## Requirement:
Write out the listing below without alteration, omitting its pictures.

▼

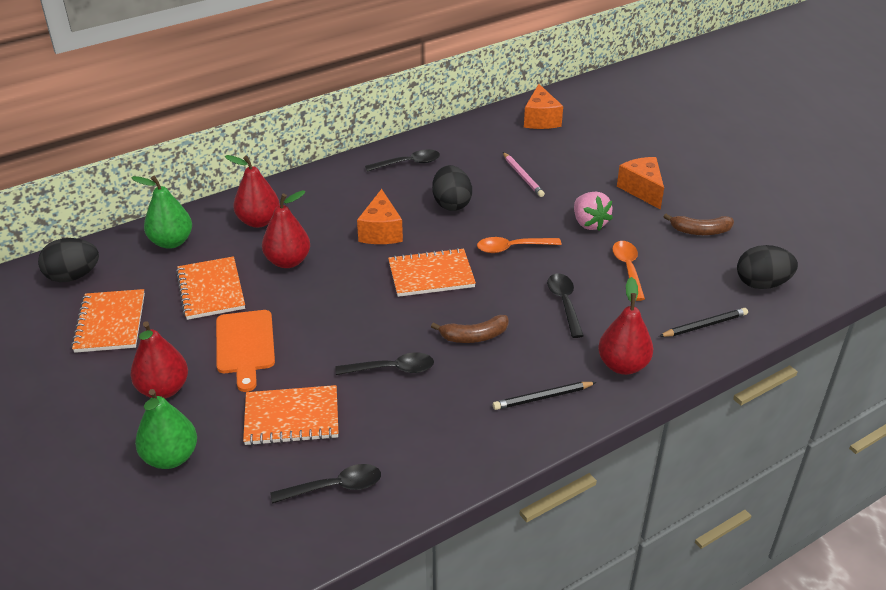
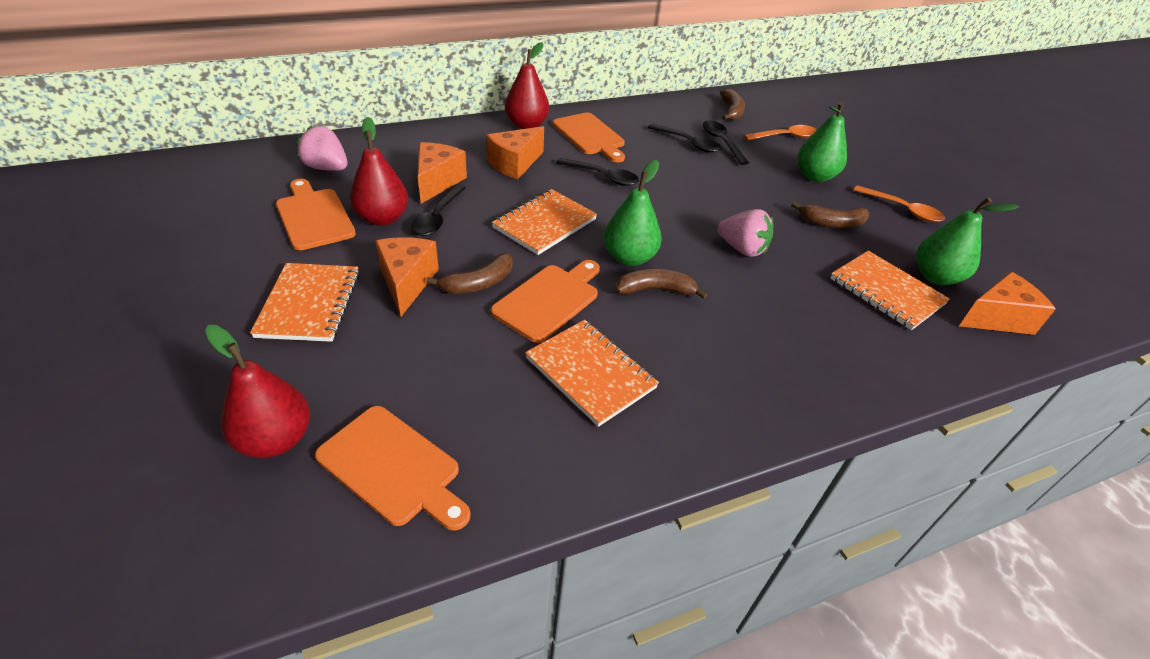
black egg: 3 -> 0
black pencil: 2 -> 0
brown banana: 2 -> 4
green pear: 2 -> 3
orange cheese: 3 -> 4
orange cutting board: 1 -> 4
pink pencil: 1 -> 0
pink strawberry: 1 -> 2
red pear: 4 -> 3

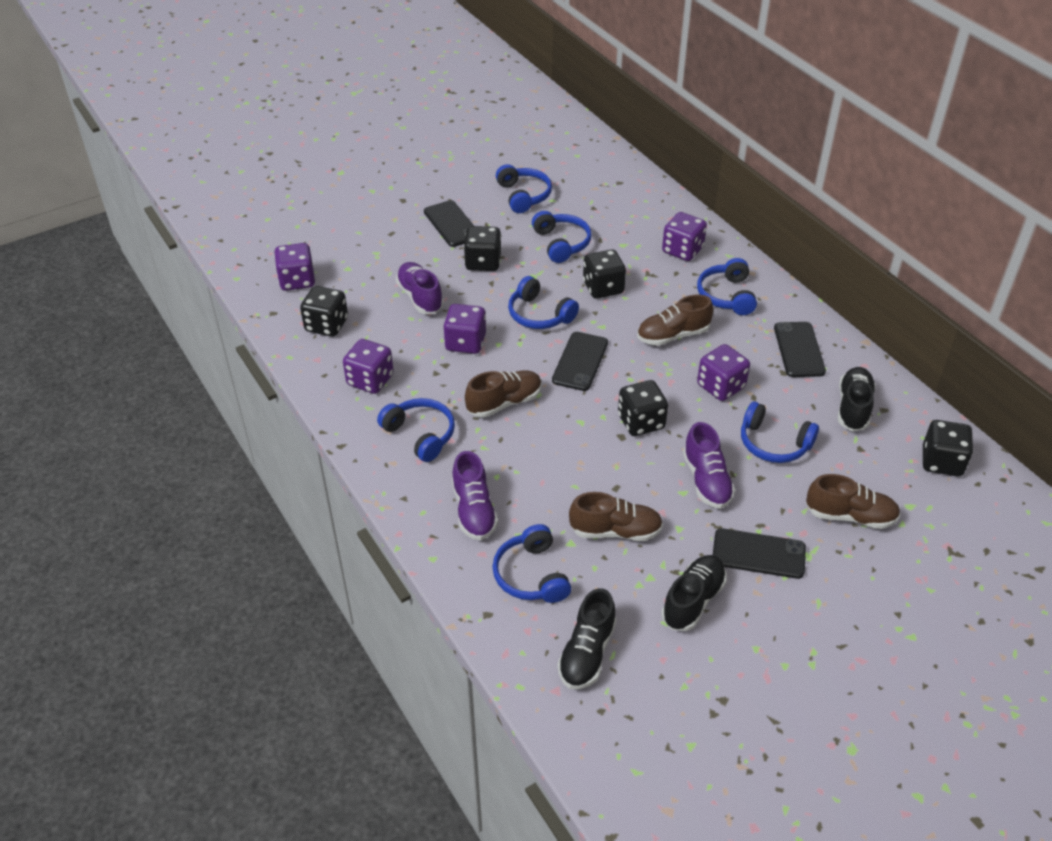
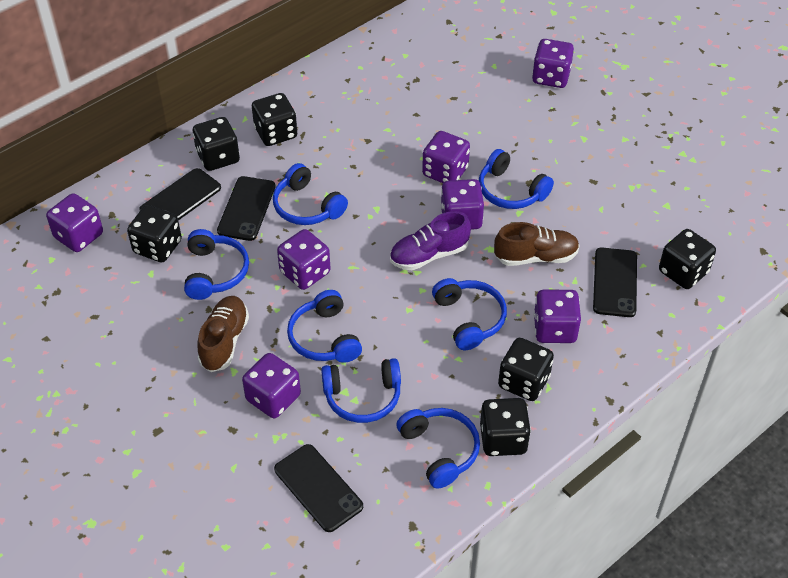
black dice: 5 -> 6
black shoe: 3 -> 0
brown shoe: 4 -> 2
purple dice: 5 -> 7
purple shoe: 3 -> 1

▲

## Response below:
black egg: 3 -> 0
black pencil: 2 -> 0
brown banana: 2 -> 4
green pear: 2 -> 3
orange cheese: 3 -> 4
orange cutting board: 1 -> 4
pink pencil: 1 -> 0
pink strawberry: 1 -> 2
red pear: 4 -> 3

black dice: 5 -> 6
black shoe: 3 -> 0
brown shoe: 4 -> 2
purple dice: 5 -> 7
purple shoe: 3 -> 1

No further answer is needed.